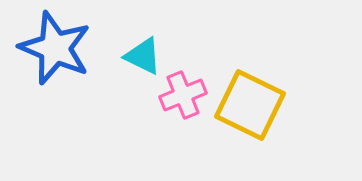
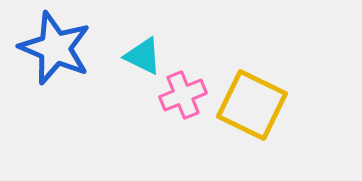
yellow square: moved 2 px right
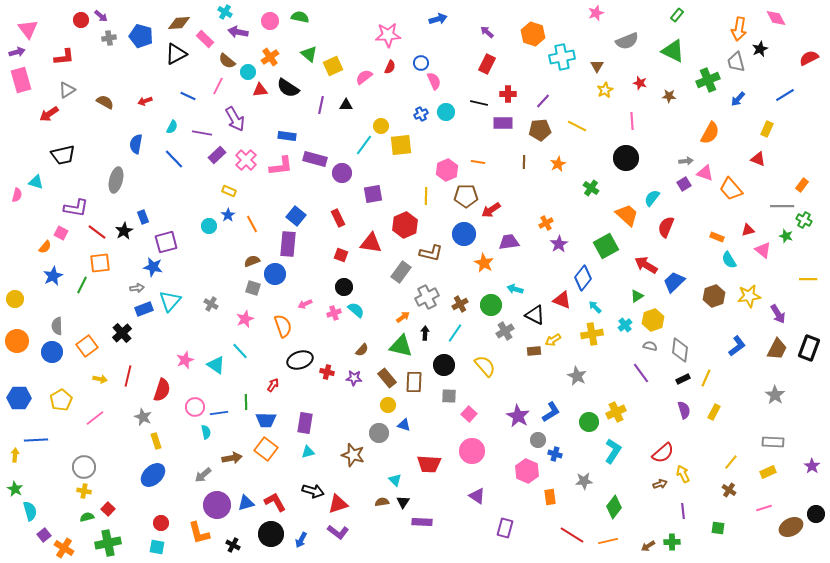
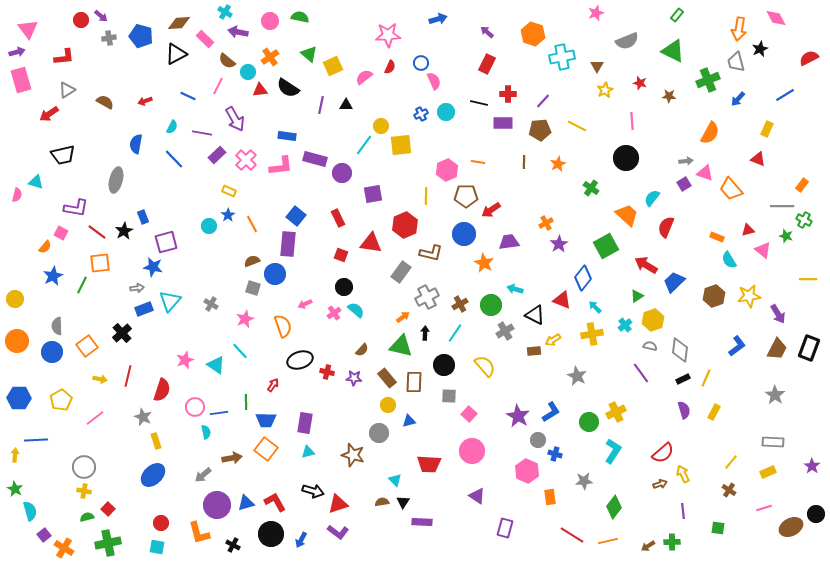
pink cross at (334, 313): rotated 16 degrees counterclockwise
blue triangle at (404, 425): moved 5 px right, 4 px up; rotated 32 degrees counterclockwise
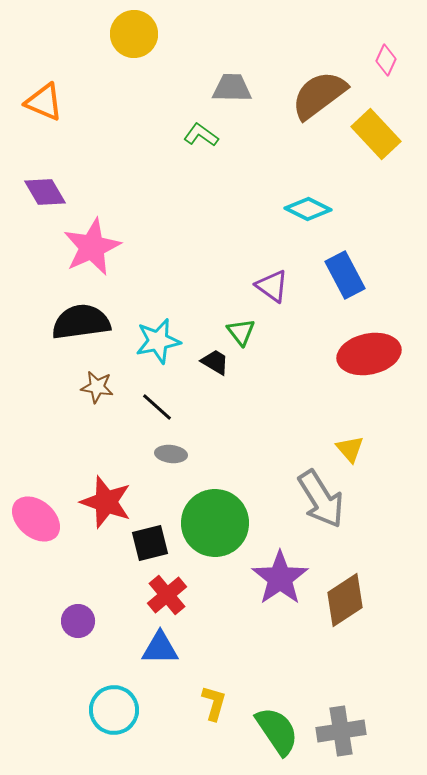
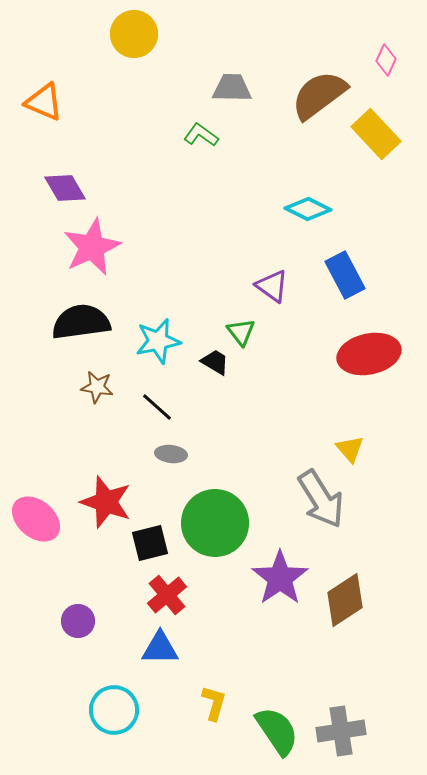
purple diamond: moved 20 px right, 4 px up
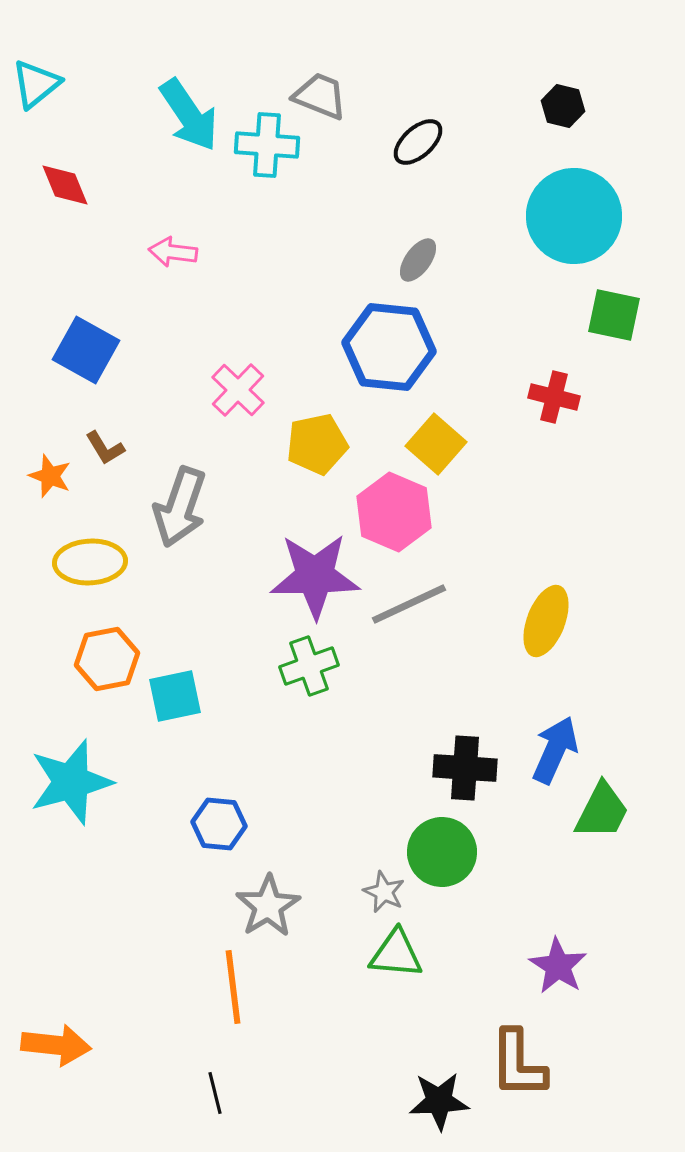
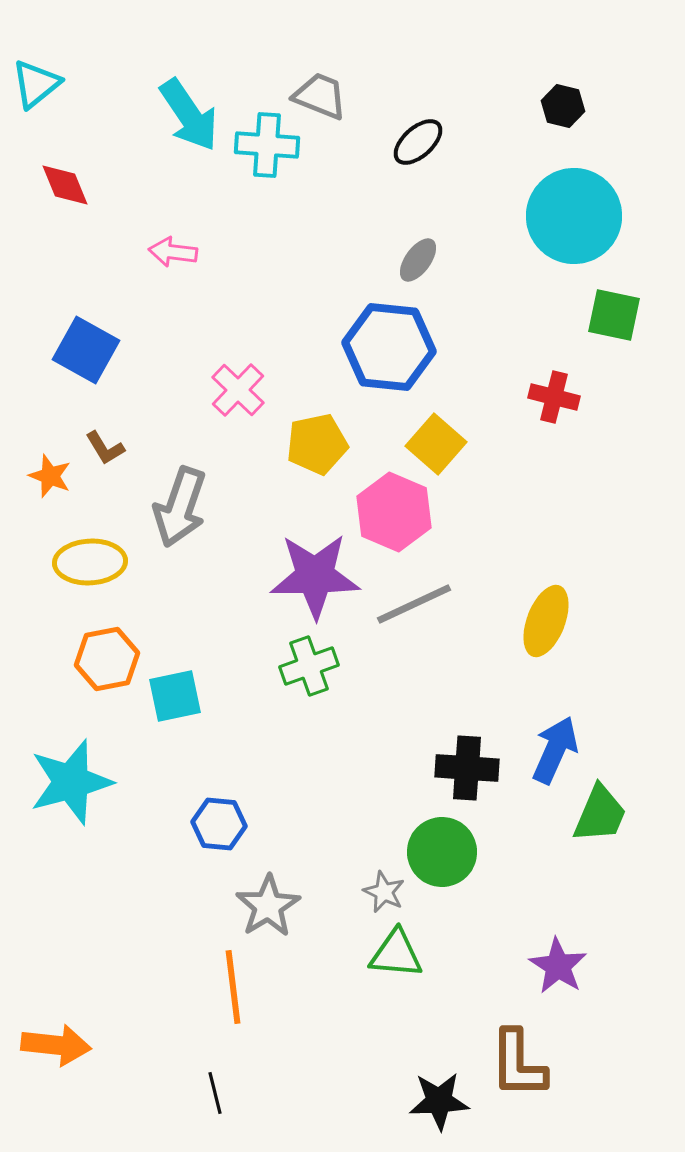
gray line at (409, 604): moved 5 px right
black cross at (465, 768): moved 2 px right
green trapezoid at (602, 811): moved 2 px left, 3 px down; rotated 4 degrees counterclockwise
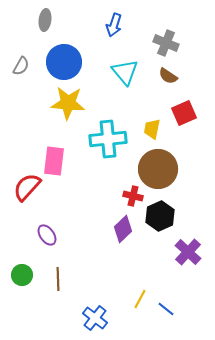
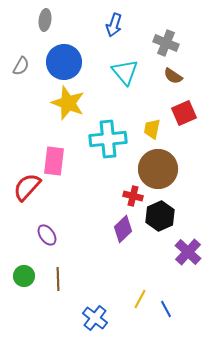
brown semicircle: moved 5 px right
yellow star: rotated 16 degrees clockwise
green circle: moved 2 px right, 1 px down
blue line: rotated 24 degrees clockwise
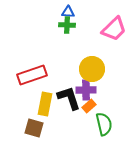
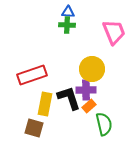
pink trapezoid: moved 3 px down; rotated 68 degrees counterclockwise
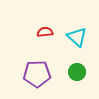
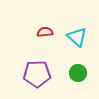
green circle: moved 1 px right, 1 px down
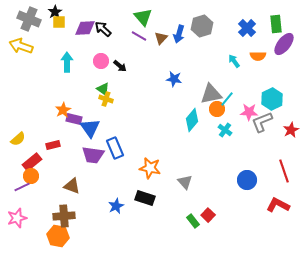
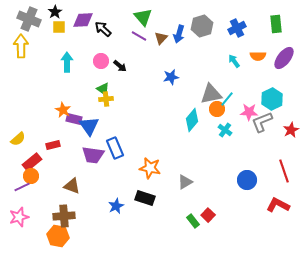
yellow square at (59, 22): moved 5 px down
purple diamond at (85, 28): moved 2 px left, 8 px up
blue cross at (247, 28): moved 10 px left; rotated 18 degrees clockwise
purple ellipse at (284, 44): moved 14 px down
yellow arrow at (21, 46): rotated 70 degrees clockwise
blue star at (174, 79): moved 3 px left, 2 px up; rotated 21 degrees counterclockwise
yellow cross at (106, 99): rotated 24 degrees counterclockwise
orange star at (63, 110): rotated 14 degrees counterclockwise
blue triangle at (90, 128): moved 1 px left, 2 px up
gray triangle at (185, 182): rotated 42 degrees clockwise
pink star at (17, 218): moved 2 px right, 1 px up
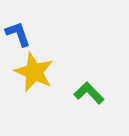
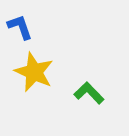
blue L-shape: moved 2 px right, 7 px up
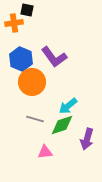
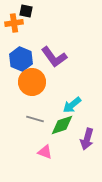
black square: moved 1 px left, 1 px down
cyan arrow: moved 4 px right, 1 px up
pink triangle: rotated 28 degrees clockwise
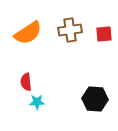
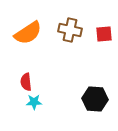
brown cross: rotated 20 degrees clockwise
cyan star: moved 3 px left
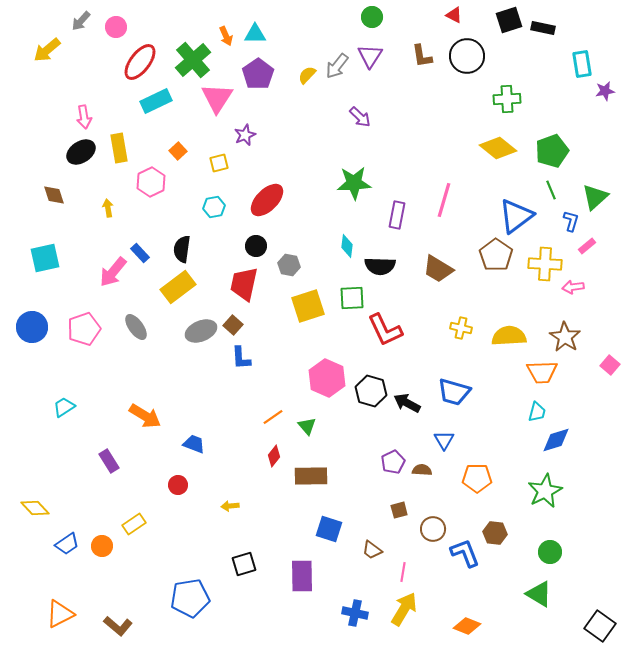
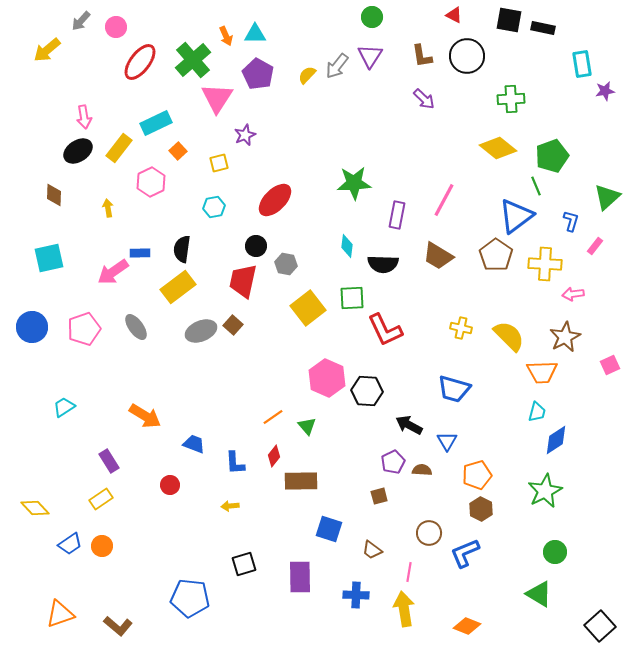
black square at (509, 20): rotated 28 degrees clockwise
purple pentagon at (258, 74): rotated 8 degrees counterclockwise
green cross at (507, 99): moved 4 px right
cyan rectangle at (156, 101): moved 22 px down
purple arrow at (360, 117): moved 64 px right, 18 px up
yellow rectangle at (119, 148): rotated 48 degrees clockwise
green pentagon at (552, 151): moved 5 px down
black ellipse at (81, 152): moved 3 px left, 1 px up
green line at (551, 190): moved 15 px left, 4 px up
brown diamond at (54, 195): rotated 20 degrees clockwise
green triangle at (595, 197): moved 12 px right
red ellipse at (267, 200): moved 8 px right
pink line at (444, 200): rotated 12 degrees clockwise
pink rectangle at (587, 246): moved 8 px right; rotated 12 degrees counterclockwise
blue rectangle at (140, 253): rotated 48 degrees counterclockwise
cyan square at (45, 258): moved 4 px right
gray hexagon at (289, 265): moved 3 px left, 1 px up
black semicircle at (380, 266): moved 3 px right, 2 px up
brown trapezoid at (438, 269): moved 13 px up
pink arrow at (113, 272): rotated 16 degrees clockwise
red trapezoid at (244, 284): moved 1 px left, 3 px up
pink arrow at (573, 287): moved 7 px down
yellow square at (308, 306): moved 2 px down; rotated 20 degrees counterclockwise
yellow semicircle at (509, 336): rotated 48 degrees clockwise
brown star at (565, 337): rotated 12 degrees clockwise
blue L-shape at (241, 358): moved 6 px left, 105 px down
pink square at (610, 365): rotated 24 degrees clockwise
black hexagon at (371, 391): moved 4 px left; rotated 12 degrees counterclockwise
blue trapezoid at (454, 392): moved 3 px up
black arrow at (407, 403): moved 2 px right, 22 px down
blue triangle at (444, 440): moved 3 px right, 1 px down
blue diamond at (556, 440): rotated 16 degrees counterclockwise
brown rectangle at (311, 476): moved 10 px left, 5 px down
orange pentagon at (477, 478): moved 3 px up; rotated 16 degrees counterclockwise
red circle at (178, 485): moved 8 px left
brown square at (399, 510): moved 20 px left, 14 px up
yellow rectangle at (134, 524): moved 33 px left, 25 px up
brown circle at (433, 529): moved 4 px left, 4 px down
brown hexagon at (495, 533): moved 14 px left, 24 px up; rotated 20 degrees clockwise
blue trapezoid at (67, 544): moved 3 px right
green circle at (550, 552): moved 5 px right
blue L-shape at (465, 553): rotated 92 degrees counterclockwise
pink line at (403, 572): moved 6 px right
purple rectangle at (302, 576): moved 2 px left, 1 px down
blue pentagon at (190, 598): rotated 15 degrees clockwise
yellow arrow at (404, 609): rotated 40 degrees counterclockwise
blue cross at (355, 613): moved 1 px right, 18 px up; rotated 10 degrees counterclockwise
orange triangle at (60, 614): rotated 8 degrees clockwise
black square at (600, 626): rotated 12 degrees clockwise
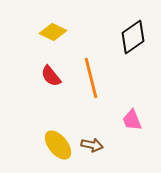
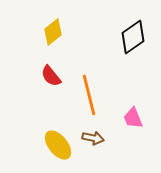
yellow diamond: rotated 64 degrees counterclockwise
orange line: moved 2 px left, 17 px down
pink trapezoid: moved 1 px right, 2 px up
brown arrow: moved 1 px right, 7 px up
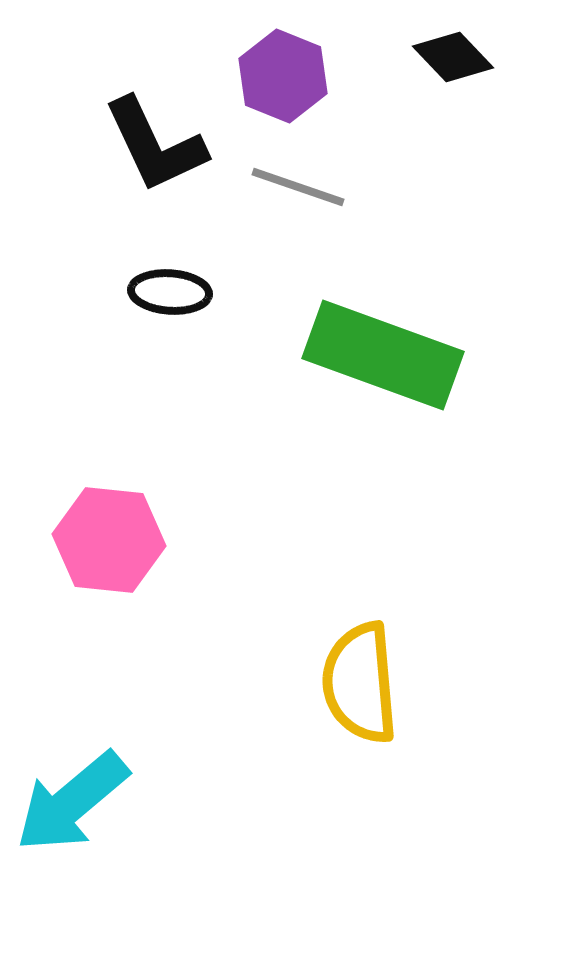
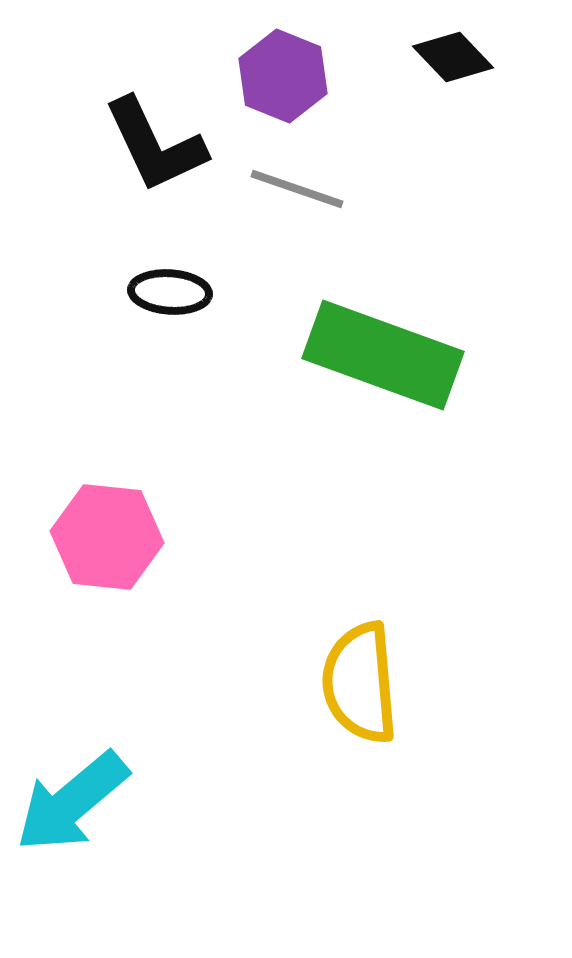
gray line: moved 1 px left, 2 px down
pink hexagon: moved 2 px left, 3 px up
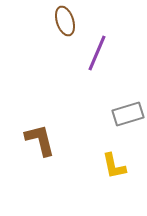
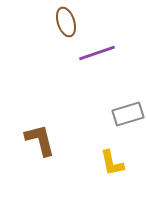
brown ellipse: moved 1 px right, 1 px down
purple line: rotated 48 degrees clockwise
yellow L-shape: moved 2 px left, 3 px up
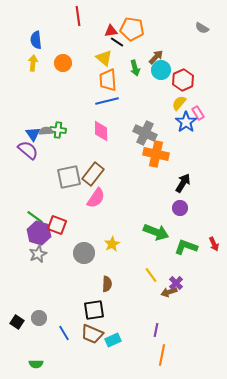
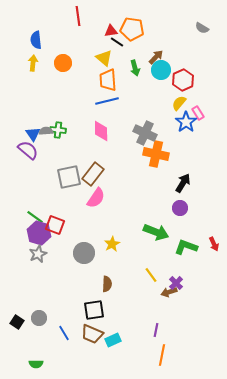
red square at (57, 225): moved 2 px left
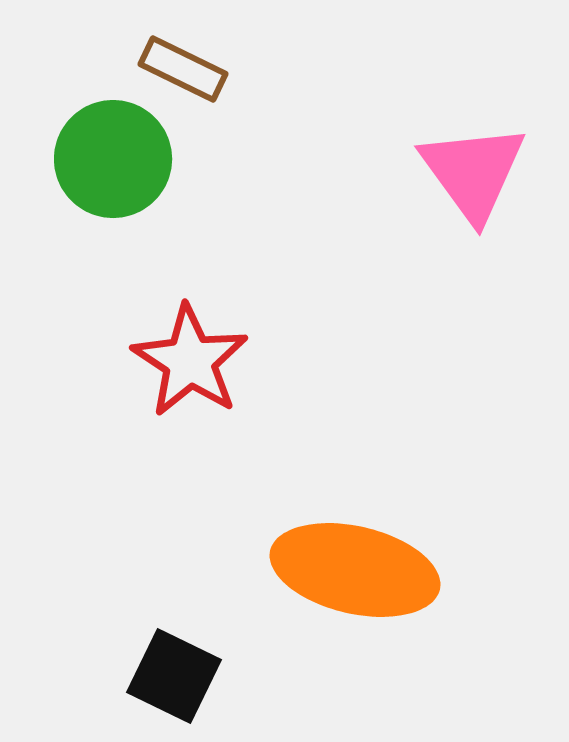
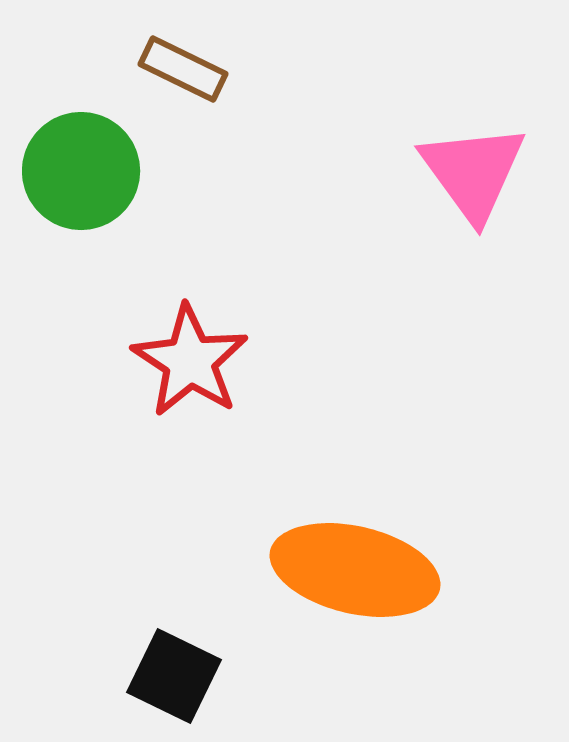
green circle: moved 32 px left, 12 px down
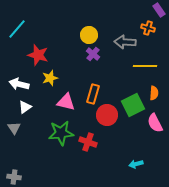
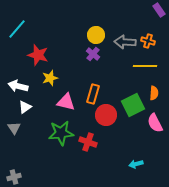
orange cross: moved 13 px down
yellow circle: moved 7 px right
white arrow: moved 1 px left, 2 px down
red circle: moved 1 px left
gray cross: rotated 24 degrees counterclockwise
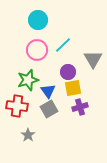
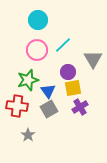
purple cross: rotated 14 degrees counterclockwise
..........
**Problem statement**
Change "cross" to "plus sign" in everything from the line containing "orange cross: moved 13 px down" down to the end of the records, keeping all else the same. Leave the pictures out of your answer.

**Exercise response**
orange plus sign: moved 13 px down
yellow circle: moved 7 px right
white arrow: moved 1 px left, 2 px down
red circle: moved 1 px left
gray plus sign: rotated 24 degrees counterclockwise
purple plus sign: rotated 14 degrees counterclockwise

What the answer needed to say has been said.